=== What the task asks ===
Using the data below, copy out all lines with the word "yellow".

=== Data records ===
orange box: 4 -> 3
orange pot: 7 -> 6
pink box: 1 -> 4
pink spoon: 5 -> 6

---

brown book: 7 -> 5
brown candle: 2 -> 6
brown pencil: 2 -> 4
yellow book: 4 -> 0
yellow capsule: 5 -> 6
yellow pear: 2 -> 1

=== Problem solution ===
yellow book: 4 -> 0
yellow capsule: 5 -> 6
yellow pear: 2 -> 1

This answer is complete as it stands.